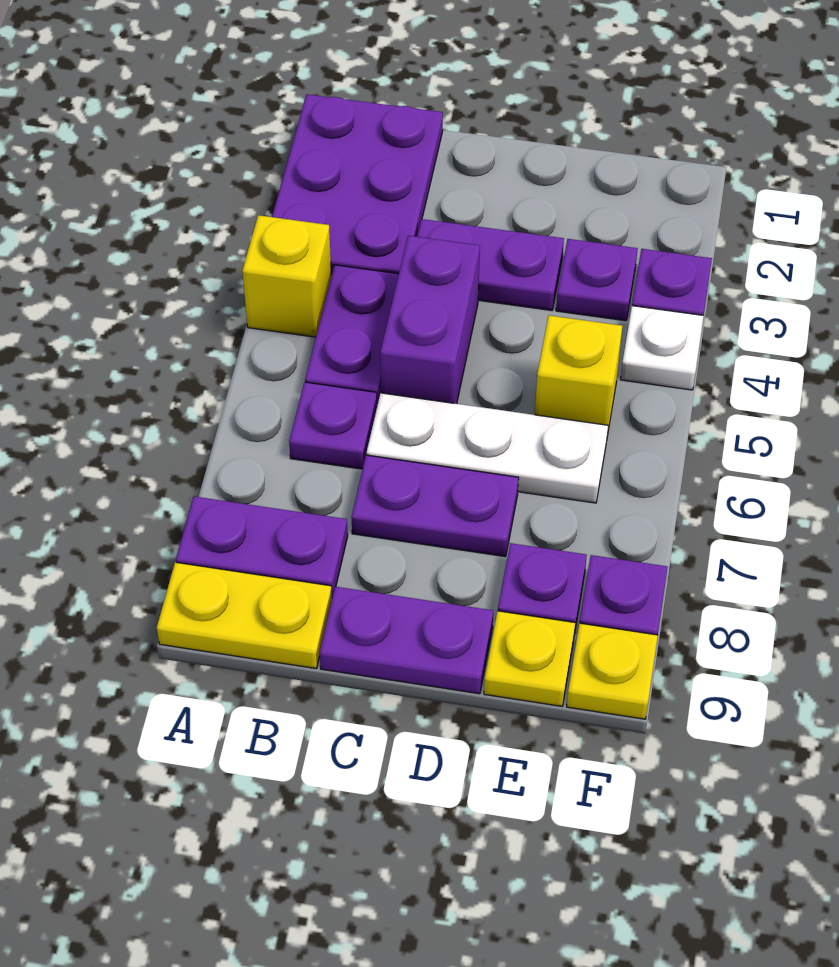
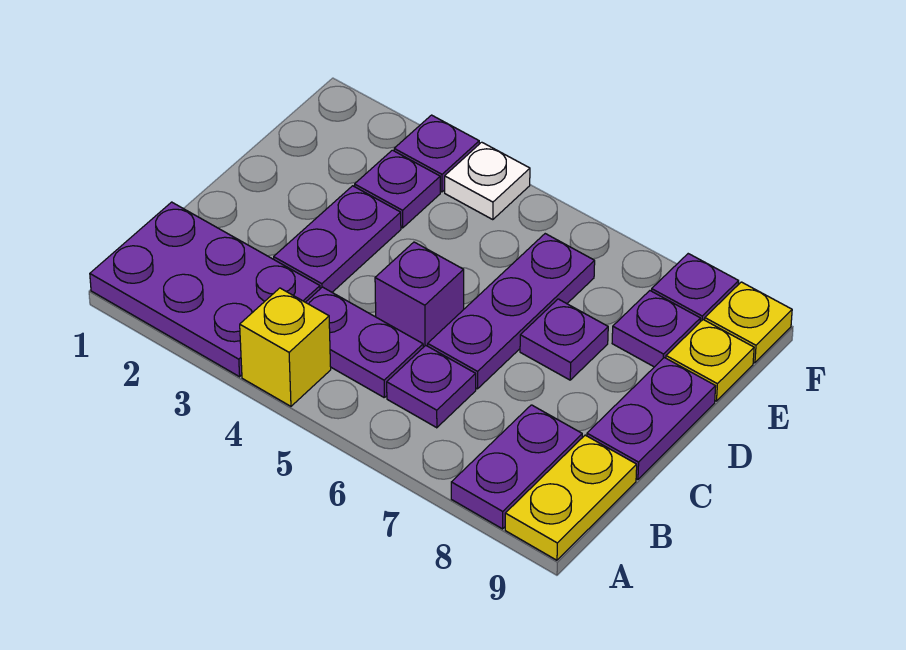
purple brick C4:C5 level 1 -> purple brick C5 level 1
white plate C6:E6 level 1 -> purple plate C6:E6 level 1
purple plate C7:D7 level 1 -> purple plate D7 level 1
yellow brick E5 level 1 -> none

────────────────────────────────────────

For this task, copy exactly the line with "white plate C6:E6" and the lines that come after it, stopping at the end of the material above.

__RESPONSE FOR THIS EXERCISE__:
white plate C6:E6 level 1 -> purple plate C6:E6 level 1
purple plate C7:D7 level 1 -> purple plate D7 level 1
yellow brick E5 level 1 -> none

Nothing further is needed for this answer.